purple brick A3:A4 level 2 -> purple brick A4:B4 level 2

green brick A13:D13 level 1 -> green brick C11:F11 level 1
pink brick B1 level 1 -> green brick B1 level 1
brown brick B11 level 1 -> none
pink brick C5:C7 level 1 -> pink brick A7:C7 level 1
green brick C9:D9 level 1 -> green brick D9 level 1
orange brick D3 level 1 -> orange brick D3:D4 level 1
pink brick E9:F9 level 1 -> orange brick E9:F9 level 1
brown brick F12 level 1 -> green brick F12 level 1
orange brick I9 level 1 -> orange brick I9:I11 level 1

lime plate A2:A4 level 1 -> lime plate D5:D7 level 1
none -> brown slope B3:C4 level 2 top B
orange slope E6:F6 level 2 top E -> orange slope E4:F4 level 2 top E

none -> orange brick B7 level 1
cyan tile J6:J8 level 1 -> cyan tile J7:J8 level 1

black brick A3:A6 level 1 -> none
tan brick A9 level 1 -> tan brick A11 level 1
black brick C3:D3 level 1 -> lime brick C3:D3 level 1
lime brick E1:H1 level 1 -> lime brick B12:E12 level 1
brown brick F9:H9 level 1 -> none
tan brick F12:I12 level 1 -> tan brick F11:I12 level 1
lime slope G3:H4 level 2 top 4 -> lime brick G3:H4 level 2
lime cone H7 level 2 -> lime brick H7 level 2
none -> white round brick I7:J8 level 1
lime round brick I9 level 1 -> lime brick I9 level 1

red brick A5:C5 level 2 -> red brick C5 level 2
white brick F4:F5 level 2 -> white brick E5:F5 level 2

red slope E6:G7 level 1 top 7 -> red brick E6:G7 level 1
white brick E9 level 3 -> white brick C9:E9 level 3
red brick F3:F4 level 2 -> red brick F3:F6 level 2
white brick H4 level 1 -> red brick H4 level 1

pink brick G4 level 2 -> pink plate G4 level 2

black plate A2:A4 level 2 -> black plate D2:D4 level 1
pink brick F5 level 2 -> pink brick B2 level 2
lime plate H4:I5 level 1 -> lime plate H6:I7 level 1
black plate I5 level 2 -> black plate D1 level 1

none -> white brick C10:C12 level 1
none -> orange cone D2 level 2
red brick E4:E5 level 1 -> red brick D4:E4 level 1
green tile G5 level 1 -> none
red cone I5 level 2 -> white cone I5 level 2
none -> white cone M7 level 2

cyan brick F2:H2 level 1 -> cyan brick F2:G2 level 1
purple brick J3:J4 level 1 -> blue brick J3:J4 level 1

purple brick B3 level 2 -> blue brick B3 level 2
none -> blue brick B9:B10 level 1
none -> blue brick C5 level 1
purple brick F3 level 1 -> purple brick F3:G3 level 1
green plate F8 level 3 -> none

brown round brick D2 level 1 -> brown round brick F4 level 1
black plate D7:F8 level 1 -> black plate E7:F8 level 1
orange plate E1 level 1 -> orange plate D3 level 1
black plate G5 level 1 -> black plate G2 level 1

◆ Prompt: Write out, exactly and with nothing else, the lines of the listing above from its first line through the line with "lime plate A2:A4".

◆ Answer section:
purple brick A3:A4 level 2 -> purple brick A4:B4 level 2

green brick A13:D13 level 1 -> green brick C11:F11 level 1
pink brick B1 level 1 -> green brick B1 level 1
brown brick B11 level 1 -> none
pink brick C5:C7 level 1 -> pink brick A7:C7 level 1
green brick C9:D9 level 1 -> green brick D9 level 1
orange brick D3 level 1 -> orange brick D3:D4 level 1
pink brick E9:F9 level 1 -> orange brick E9:F9 level 1
brown brick F12 level 1 -> green brick F12 level 1
orange brick I9 level 1 -> orange brick I9:I11 level 1

lime plate A2:A4 level 1 -> lime plate D5:D7 level 1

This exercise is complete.